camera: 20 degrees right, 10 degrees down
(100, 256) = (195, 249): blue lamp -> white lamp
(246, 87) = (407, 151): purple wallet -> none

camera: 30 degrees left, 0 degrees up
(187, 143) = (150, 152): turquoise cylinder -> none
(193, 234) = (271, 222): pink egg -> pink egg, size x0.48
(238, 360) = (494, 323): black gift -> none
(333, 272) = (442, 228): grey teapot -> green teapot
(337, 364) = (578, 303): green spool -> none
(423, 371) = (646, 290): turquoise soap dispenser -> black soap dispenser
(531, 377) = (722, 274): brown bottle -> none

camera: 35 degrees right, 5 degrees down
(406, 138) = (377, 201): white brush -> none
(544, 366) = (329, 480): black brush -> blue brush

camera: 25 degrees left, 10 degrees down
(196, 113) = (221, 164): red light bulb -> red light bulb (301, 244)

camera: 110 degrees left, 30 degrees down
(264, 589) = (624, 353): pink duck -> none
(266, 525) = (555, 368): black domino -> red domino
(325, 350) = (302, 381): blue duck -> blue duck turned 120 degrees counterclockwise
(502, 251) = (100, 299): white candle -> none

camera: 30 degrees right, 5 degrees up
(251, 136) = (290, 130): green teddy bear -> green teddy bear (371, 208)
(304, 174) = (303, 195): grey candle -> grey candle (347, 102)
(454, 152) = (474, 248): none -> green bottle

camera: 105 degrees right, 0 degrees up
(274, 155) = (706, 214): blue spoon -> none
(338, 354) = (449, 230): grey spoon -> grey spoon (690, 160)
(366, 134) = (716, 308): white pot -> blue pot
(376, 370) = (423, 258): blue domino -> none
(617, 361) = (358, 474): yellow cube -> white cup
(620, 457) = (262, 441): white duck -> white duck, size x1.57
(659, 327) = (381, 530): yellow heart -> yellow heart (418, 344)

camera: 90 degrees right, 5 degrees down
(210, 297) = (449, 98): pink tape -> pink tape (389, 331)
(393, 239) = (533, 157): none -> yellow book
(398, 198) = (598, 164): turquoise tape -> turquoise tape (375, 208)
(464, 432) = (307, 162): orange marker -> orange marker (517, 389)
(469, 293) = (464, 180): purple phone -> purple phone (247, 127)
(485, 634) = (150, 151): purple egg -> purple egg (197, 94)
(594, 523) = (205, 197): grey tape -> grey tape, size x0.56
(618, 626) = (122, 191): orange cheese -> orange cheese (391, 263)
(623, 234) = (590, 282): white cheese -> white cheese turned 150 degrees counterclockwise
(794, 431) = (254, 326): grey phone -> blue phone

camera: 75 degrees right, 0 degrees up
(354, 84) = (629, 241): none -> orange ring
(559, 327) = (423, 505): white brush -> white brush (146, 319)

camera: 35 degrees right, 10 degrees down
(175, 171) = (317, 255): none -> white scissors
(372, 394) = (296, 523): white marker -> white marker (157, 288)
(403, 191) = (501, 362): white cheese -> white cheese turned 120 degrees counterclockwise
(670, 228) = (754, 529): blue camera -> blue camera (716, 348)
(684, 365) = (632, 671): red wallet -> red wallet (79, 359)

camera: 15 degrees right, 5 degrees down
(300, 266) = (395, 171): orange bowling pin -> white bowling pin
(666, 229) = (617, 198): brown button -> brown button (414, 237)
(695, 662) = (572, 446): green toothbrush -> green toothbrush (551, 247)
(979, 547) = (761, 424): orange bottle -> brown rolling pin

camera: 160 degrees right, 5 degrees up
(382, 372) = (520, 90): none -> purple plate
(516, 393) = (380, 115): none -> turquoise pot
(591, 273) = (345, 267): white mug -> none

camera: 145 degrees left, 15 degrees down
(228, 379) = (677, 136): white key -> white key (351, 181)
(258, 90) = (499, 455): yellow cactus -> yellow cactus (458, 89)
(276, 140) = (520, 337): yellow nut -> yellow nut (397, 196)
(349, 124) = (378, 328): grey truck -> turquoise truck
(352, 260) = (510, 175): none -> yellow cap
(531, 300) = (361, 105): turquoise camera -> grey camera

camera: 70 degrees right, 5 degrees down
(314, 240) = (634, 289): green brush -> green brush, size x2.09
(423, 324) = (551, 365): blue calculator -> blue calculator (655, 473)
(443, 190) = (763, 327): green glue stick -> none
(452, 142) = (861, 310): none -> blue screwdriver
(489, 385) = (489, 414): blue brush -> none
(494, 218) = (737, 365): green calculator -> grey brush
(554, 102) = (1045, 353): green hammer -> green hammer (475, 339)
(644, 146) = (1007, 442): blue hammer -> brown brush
● ● ● ● ●
Your answer must consist of every line above, reproduced exactly.

* [Result of this exercise]
camera: 20 degrees right, 10 degrees down
(100, 256) = (195, 249): blue lamp -> white lamp
(246, 87) = (407, 151): purple wallet -> none

camera: 30 degrees left, 0 degrees up
(187, 143) = (150, 152): turquoise cylinder -> none
(193, 234) = (271, 222): pink egg -> pink egg, size x0.48
(238, 360) = (494, 323): black gift -> none
(333, 272) = (442, 228): grey teapot -> green teapot
(337, 364) = (578, 303): green spool -> none
(423, 371) = (646, 290): turquoise soap dispenser -> black soap dispenser
(531, 377) = (722, 274): brown bottle -> none

camera: 35 degrees right, 5 degrees down
(406, 138) = (377, 201): white brush -> none
(544, 366) = (329, 480): black brush -> blue brush

camera: 25 degrees left, 10 degrees down
(196, 113) = (221, 164): red light bulb -> red light bulb (301, 244)

camera: 110 degrees left, 30 degrees down
(264, 589) = (624, 353): pink duck -> none
(266, 525) = (555, 368): black domino -> red domino
(325, 350) = (302, 381): blue duck -> blue duck turned 120 degrees counterclockwise
(502, 251) = (100, 299): white candle -> none

camera: 30 degrees right, 5 degrees up
(251, 136) = (290, 130): green teddy bear -> green teddy bear (371, 208)
(304, 174) = (303, 195): grey candle -> grey candle (347, 102)
(454, 152) = (474, 248): none -> green bottle

camera: 105 degrees right, 0 degrees up
(274, 155) = (706, 214): blue spoon -> none
(338, 354) = (449, 230): grey spoon -> grey spoon (690, 160)
(366, 134) = (716, 308): white pot -> blue pot
(376, 370) = (423, 258): blue domino -> none
(617, 361) = (358, 474): yellow cube -> white cup
(620, 457) = (262, 441): white duck -> white duck, size x1.57
(659, 327) = (381, 530): yellow heart -> yellow heart (418, 344)

camera: 90 degrees right, 5 degrees down
(210, 297) = (449, 98): pink tape -> pink tape (389, 331)
(393, 239) = (533, 157): none -> yellow book
(398, 198) = (598, 164): turquoise tape -> turquoise tape (375, 208)
(464, 432) = (307, 162): orange marker -> orange marker (517, 389)
(469, 293) = (464, 180): purple phone -> purple phone (247, 127)
(485, 634) = (150, 151): purple egg -> purple egg (197, 94)
(594, 523) = (205, 197): grey tape -> grey tape, size x0.56
(618, 626) = (122, 191): orange cheese -> orange cheese (391, 263)
(623, 234) = (590, 282): white cheese -> white cheese turned 150 degrees counterclockwise
(794, 431) = (254, 326): grey phone -> blue phone

camera: 75 degrees right, 0 degrees up
(354, 84) = (629, 241): none -> orange ring
(559, 327) = (423, 505): white brush -> white brush (146, 319)

camera: 35 degrees right, 10 degrees down
(175, 171) = (317, 255): none -> white scissors
(372, 394) = (296, 523): white marker -> white marker (157, 288)
(403, 191) = (501, 362): white cheese -> white cheese turned 120 degrees counterclockwise
(670, 228) = (754, 529): blue camera -> blue camera (716, 348)
(684, 365) = (632, 671): red wallet -> red wallet (79, 359)

camera: 15 degrees right, 5 degrees down
(300, 266) = (395, 171): orange bowling pin -> white bowling pin
(666, 229) = (617, 198): brown button -> brown button (414, 237)
(695, 662) = (572, 446): green toothbrush -> green toothbrush (551, 247)
(979, 547) = (761, 424): orange bottle -> brown rolling pin

camera: 160 degrees right, 5 degrees up
(382, 372) = (520, 90): none -> purple plate
(516, 393) = (380, 115): none -> turquoise pot
(591, 273) = (345, 267): white mug -> none

camera: 145 degrees left, 15 degrees down
(228, 379) = (677, 136): white key -> white key (351, 181)
(258, 90) = (499, 455): yellow cactus -> yellow cactus (458, 89)
(276, 140) = (520, 337): yellow nut -> yellow nut (397, 196)
(349, 124) = (378, 328): grey truck -> turquoise truck
(352, 260) = (510, 175): none -> yellow cap
(531, 300) = (361, 105): turquoise camera -> grey camera

camera: 70 degrees right, 5 degrees down
(314, 240) = (634, 289): green brush -> green brush, size x2.09
(423, 324) = (551, 365): blue calculator -> blue calculator (655, 473)
(443, 190) = (763, 327): green glue stick -> none
(452, 142) = (861, 310): none -> blue screwdriver
(489, 385) = (489, 414): blue brush -> none
(494, 218) = (737, 365): green calculator -> grey brush
(554, 102) = (1045, 353): green hammer -> green hammer (475, 339)
(644, 146) = (1007, 442): blue hammer -> brown brush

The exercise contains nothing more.